──────── DATASET ENTRIES ────────

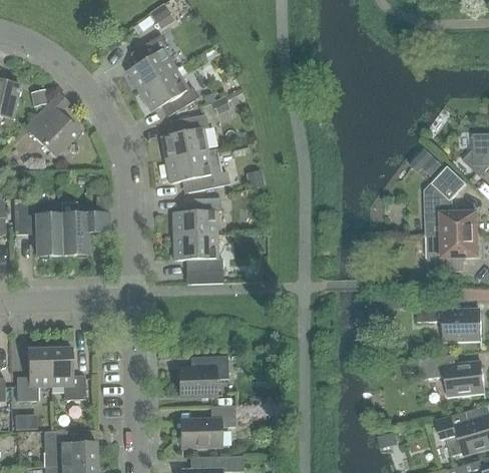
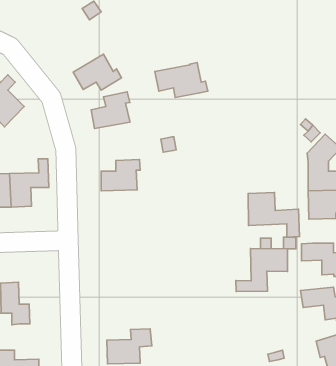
building: [125,35,175,90] -> none
building: [164,148,229,191] -> [155,62,208,98]
building: [172,234,222,284] -> none
building: none -> [248,193,300,237]
building: none -> [236,249,287,291]
building: [177,356,227,396] -> none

────────

**INSTRUCTION**
In the answer, return exactly the lines from the line containing "building: [172,234,222,284] -> none" to the end of the records above, and no others.

**SOLVED PROBLEM**
building: [172,234,222,284] -> none
building: none -> [248,193,300,237]
building: none -> [236,249,287,291]
building: [177,356,227,396] -> none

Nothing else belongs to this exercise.